**SOURCE DATA:**
((

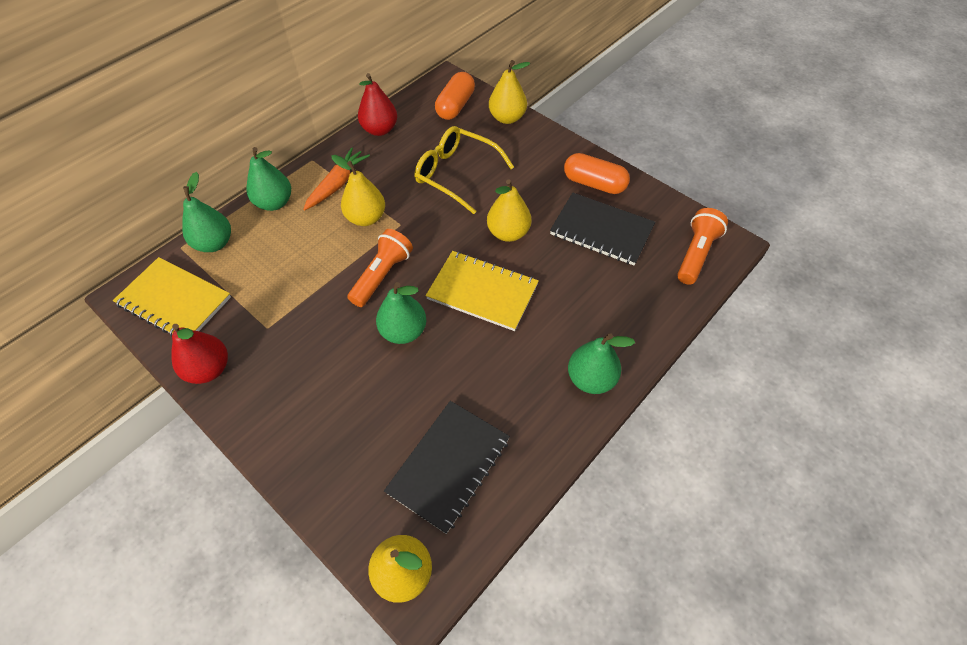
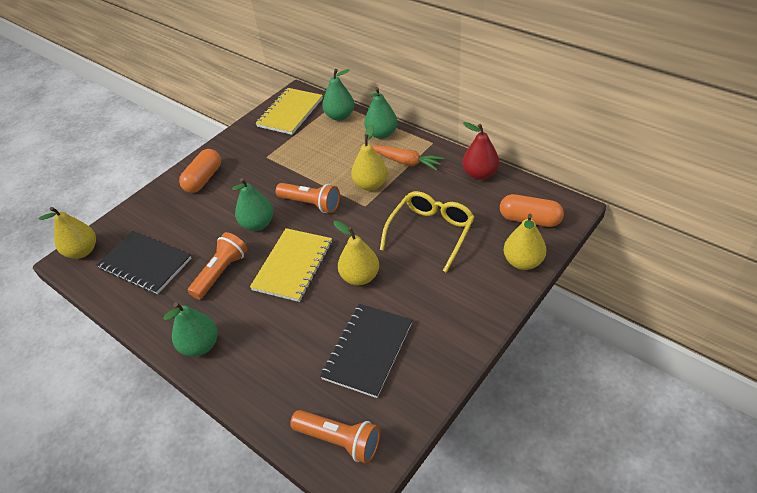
camera: 90 degrees right, 10 degrees down
(209, 369) = (236, 140): red pear -> none
(481, 367) = (221, 273): none -> orange flashlight
(594, 183) = (435, 343): orange capsule -> orange capsule (203, 179)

))

**TASK PROMPT:** Lines of the material in which the word "none" occurs are to be copied out.

**WRITTEN SOLUTION:**
(209, 369) = (236, 140): red pear -> none
(481, 367) = (221, 273): none -> orange flashlight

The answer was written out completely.